▶ [What the exercise asks]: Tally the lines of the listing below that contain the word "lesser", and reply with the count alone.

▶ [Supplied entries]:
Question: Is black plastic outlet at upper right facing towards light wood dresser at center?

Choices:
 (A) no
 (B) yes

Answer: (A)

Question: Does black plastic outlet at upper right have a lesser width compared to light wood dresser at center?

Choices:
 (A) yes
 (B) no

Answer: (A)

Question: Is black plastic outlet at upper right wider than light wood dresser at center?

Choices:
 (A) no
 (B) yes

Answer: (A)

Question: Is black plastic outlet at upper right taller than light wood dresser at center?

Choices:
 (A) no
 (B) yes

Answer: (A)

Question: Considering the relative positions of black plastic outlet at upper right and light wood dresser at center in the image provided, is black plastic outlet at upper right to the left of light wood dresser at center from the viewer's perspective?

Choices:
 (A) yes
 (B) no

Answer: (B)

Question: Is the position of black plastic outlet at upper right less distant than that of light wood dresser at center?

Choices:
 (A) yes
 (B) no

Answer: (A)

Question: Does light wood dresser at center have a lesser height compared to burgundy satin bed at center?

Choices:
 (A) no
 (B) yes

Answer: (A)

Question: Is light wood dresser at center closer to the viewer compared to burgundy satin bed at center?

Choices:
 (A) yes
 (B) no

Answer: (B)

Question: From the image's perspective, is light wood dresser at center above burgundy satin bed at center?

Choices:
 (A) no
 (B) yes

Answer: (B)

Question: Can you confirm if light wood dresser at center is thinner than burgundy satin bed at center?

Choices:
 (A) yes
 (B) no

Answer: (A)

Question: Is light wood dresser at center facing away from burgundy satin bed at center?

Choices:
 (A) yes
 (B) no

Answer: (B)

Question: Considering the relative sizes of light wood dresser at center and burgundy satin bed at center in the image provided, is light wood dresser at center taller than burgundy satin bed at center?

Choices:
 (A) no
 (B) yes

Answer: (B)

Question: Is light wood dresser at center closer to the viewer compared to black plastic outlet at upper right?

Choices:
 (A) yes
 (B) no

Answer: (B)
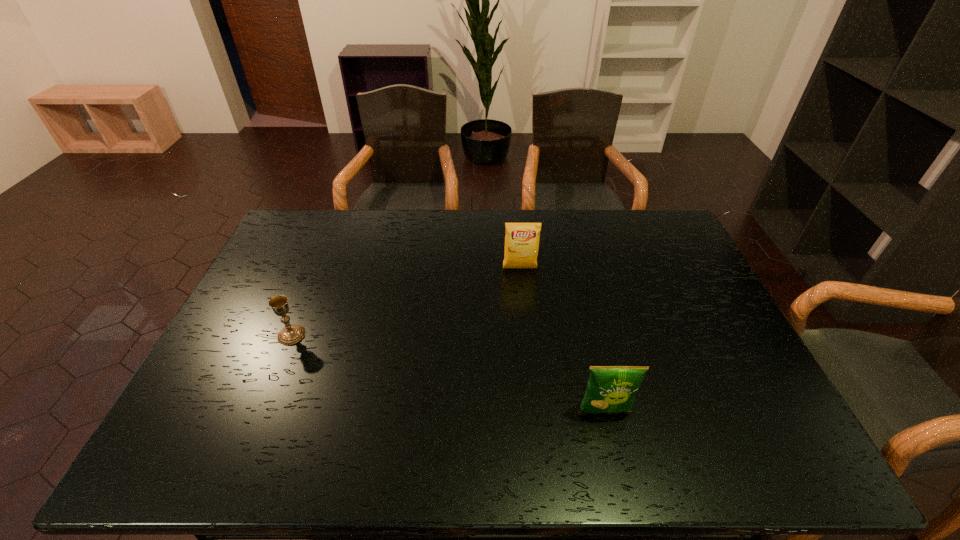
What are the coordinates of `free point between the nearer crisp (potato chip) and the farther crisp (potato chip)` in the screenshot? It's located at (562, 340).

What are the coordinates of `free space between the leftmost object and the nearer crisp (potato chip)` in the screenshot? It's located at (448, 373).

Find the location of a particular element. free space between the nearest object and the chalice is located at coordinates (448, 373).

Find the location of a particular element. vacant region between the leftmost object and the farthest object is located at coordinates (406, 302).

This screenshot has height=540, width=960. What are the coordinates of `free spot between the second nearest object and the right crisp (potato chip)` in the screenshot? It's located at (448, 373).

The height and width of the screenshot is (540, 960). In order to click on vacant area that lies between the shortest object and the rightmost object in this screenshot , I will do `click(448, 373)`.

Locate which object ranks second in proximity to the second farthest object. Please provide its 2D coordinates. Your answer should be formatted as a tuple, i.e. [(x, y)], where the tuple contains the x and y coordinates of a point satisfying the conditions above.

[(610, 388)]

At what (x,y) coordinates should I click in order to perform the action: click on the closest object to the nearer crisp (potato chip). Please return your answer as a coordinate pair (x, y). Looking at the image, I should click on (522, 239).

▶ [Response below]: 2